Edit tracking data
>>>

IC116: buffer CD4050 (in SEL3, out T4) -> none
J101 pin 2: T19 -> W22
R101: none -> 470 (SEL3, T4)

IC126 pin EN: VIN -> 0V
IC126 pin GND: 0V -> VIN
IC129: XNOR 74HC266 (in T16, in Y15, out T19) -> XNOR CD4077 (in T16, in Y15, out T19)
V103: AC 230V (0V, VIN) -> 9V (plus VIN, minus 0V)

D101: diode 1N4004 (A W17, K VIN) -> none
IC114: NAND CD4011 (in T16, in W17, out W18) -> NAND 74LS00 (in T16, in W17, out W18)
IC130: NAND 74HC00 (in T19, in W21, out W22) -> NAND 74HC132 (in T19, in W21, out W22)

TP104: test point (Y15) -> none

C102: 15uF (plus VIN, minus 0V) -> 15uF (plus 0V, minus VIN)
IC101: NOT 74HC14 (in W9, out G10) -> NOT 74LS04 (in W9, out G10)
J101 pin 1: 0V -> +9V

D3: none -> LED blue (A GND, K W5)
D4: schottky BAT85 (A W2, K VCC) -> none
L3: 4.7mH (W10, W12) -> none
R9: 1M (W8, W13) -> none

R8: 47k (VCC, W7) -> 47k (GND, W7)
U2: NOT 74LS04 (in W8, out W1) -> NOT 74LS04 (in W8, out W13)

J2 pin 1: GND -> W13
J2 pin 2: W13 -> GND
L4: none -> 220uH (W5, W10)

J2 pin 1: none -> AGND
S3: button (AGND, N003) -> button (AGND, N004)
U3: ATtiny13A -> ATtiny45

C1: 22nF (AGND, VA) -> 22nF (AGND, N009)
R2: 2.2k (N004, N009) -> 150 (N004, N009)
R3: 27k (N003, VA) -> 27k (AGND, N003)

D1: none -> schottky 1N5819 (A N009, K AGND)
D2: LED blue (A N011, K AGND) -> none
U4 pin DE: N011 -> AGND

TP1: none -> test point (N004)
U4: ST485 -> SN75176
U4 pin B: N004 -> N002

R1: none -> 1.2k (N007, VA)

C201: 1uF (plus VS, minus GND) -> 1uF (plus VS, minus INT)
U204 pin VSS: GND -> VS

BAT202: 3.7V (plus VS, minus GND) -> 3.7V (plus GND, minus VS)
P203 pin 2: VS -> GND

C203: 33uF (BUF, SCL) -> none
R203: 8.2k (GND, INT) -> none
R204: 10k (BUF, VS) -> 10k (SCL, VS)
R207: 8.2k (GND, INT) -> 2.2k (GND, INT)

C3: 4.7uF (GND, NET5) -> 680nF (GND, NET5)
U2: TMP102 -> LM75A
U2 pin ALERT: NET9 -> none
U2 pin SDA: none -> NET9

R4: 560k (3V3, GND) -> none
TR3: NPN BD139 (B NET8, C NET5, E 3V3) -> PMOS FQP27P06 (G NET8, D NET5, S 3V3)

<<<

Task statement: Start with the line above that contains "J101 pin 2: T19 -> W22" and stop after the line that contains "J2 pin 2: W13 -> GND". Output those lines exactly, and only those.

Exercise solution:
J101 pin 2: T19 -> W22
R101: none -> 470 (SEL3, T4)

IC126 pin EN: VIN -> 0V
IC126 pin GND: 0V -> VIN
IC129: XNOR 74HC266 (in T16, in Y15, out T19) -> XNOR CD4077 (in T16, in Y15, out T19)
V103: AC 230V (0V, VIN) -> 9V (plus VIN, minus 0V)

D101: diode 1N4004 (A W17, K VIN) -> none
IC114: NAND CD4011 (in T16, in W17, out W18) -> NAND 74LS00 (in T16, in W17, out W18)
IC130: NAND 74HC00 (in T19, in W21, out W22) -> NAND 74HC132 (in T19, in W21, out W22)

TP104: test point (Y15) -> none

C102: 15uF (plus VIN, minus 0V) -> 15uF (plus 0V, minus VIN)
IC101: NOT 74HC14 (in W9, out G10) -> NOT 74LS04 (in W9, out G10)
J101 pin 1: 0V -> +9V

D3: none -> LED blue (A GND, K W5)
D4: schottky BAT85 (A W2, K VCC) -> none
L3: 4.7mH (W10, W12) -> none
R9: 1M (W8, W13) -> none

R8: 47k (VCC, W7) -> 47k (GND, W7)
U2: NOT 74LS04 (in W8, out W1) -> NOT 74LS04 (in W8, out W13)

J2 pin 1: GND -> W13
J2 pin 2: W13 -> GND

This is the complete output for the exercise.